■ What you need to do ■
Repeat the records word for word.
Content starts
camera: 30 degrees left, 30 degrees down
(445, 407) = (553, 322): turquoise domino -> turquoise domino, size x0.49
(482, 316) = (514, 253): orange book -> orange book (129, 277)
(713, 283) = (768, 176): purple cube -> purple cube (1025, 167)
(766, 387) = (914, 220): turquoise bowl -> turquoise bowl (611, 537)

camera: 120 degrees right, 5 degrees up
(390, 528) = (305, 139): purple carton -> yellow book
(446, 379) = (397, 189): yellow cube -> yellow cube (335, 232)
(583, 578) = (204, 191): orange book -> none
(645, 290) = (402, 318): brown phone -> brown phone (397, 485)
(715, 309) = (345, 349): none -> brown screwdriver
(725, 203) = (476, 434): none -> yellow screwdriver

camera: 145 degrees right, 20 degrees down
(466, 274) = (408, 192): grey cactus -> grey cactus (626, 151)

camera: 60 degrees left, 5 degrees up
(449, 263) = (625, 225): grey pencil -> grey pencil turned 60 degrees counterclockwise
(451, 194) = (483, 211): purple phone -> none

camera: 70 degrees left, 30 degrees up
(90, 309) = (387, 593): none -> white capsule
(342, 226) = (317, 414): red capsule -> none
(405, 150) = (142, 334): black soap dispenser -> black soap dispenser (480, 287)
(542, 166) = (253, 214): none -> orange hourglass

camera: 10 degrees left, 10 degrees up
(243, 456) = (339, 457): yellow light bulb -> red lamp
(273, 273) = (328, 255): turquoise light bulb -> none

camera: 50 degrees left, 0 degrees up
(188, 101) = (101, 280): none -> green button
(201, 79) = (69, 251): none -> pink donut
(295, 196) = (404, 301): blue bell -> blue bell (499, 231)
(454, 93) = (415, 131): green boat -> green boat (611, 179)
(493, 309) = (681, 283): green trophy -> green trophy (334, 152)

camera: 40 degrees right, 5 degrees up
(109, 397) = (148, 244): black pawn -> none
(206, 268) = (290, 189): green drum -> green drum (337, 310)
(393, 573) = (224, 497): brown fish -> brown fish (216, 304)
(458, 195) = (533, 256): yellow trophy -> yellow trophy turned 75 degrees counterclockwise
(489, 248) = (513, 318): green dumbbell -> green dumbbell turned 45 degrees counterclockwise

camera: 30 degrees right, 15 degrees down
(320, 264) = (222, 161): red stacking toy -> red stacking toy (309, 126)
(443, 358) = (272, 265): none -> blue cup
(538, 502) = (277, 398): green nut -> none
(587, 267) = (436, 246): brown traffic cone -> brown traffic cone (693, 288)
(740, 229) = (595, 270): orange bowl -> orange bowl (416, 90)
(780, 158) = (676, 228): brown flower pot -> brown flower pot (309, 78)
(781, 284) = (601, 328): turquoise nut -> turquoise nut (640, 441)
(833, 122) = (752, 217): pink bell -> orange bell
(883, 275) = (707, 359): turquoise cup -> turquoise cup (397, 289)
Content ends
■ Your solution ■
camera: 30 degrees left, 30 degrees down
(445, 407) = (553, 322): turquoise domino -> turquoise domino, size x0.49
(482, 316) = (514, 253): orange book -> orange book (129, 277)
(713, 283) = (768, 176): purple cube -> purple cube (1025, 167)
(766, 387) = (914, 220): turquoise bowl -> turquoise bowl (611, 537)

camera: 120 degrees right, 5 degrees up
(390, 528) = (305, 139): purple carton -> yellow book
(446, 379) = (397, 189): yellow cube -> yellow cube (335, 232)
(583, 578) = (204, 191): orange book -> none
(645, 290) = (402, 318): brown phone -> brown phone (397, 485)
(715, 309) = (345, 349): none -> brown screwdriver
(725, 203) = (476, 434): none -> yellow screwdriver

camera: 145 degrees right, 20 degrees down
(466, 274) = (408, 192): grey cactus -> grey cactus (626, 151)

camera: 60 degrees left, 5 degrees up
(449, 263) = (625, 225): grey pencil -> grey pencil turned 60 degrees counterclockwise
(451, 194) = (483, 211): purple phone -> none

camera: 70 degrees left, 30 degrees up
(90, 309) = (387, 593): none -> white capsule
(342, 226) = (317, 414): red capsule -> none
(405, 150) = (142, 334): black soap dispenser -> black soap dispenser (480, 287)
(542, 166) = (253, 214): none -> orange hourglass

camera: 10 degrees left, 10 degrees up
(243, 456) = (339, 457): yellow light bulb -> red lamp
(273, 273) = (328, 255): turquoise light bulb -> none

camera: 50 degrees left, 0 degrees up
(188, 101) = (101, 280): none -> green button
(201, 79) = (69, 251): none -> pink donut
(295, 196) = (404, 301): blue bell -> blue bell (499, 231)
(454, 93) = (415, 131): green boat -> green boat (611, 179)
(493, 309) = (681, 283): green trophy -> green trophy (334, 152)

camera: 40 degrees right, 5 degrees up
(109, 397) = (148, 244): black pawn -> none
(206, 268) = (290, 189): green drum -> green drum (337, 310)
(393, 573) = (224, 497): brown fish -> brown fish (216, 304)
(458, 195) = (533, 256): yellow trophy -> yellow trophy turned 75 degrees counterclockwise
(489, 248) = (513, 318): green dumbbell -> green dumbbell turned 45 degrees counterclockwise

camera: 30 degrees right, 15 degrees down
(320, 264) = (222, 161): red stacking toy -> red stacking toy (309, 126)
(443, 358) = (272, 265): none -> blue cup
(538, 502) = (277, 398): green nut -> none
(587, 267) = (436, 246): brown traffic cone -> brown traffic cone (693, 288)
(740, 229) = (595, 270): orange bowl -> orange bowl (416, 90)
(780, 158) = (676, 228): brown flower pot -> brown flower pot (309, 78)
(781, 284) = (601, 328): turquoise nut -> turquoise nut (640, 441)
(833, 122) = (752, 217): pink bell -> orange bell
(883, 275) = (707, 359): turquoise cup -> turquoise cup (397, 289)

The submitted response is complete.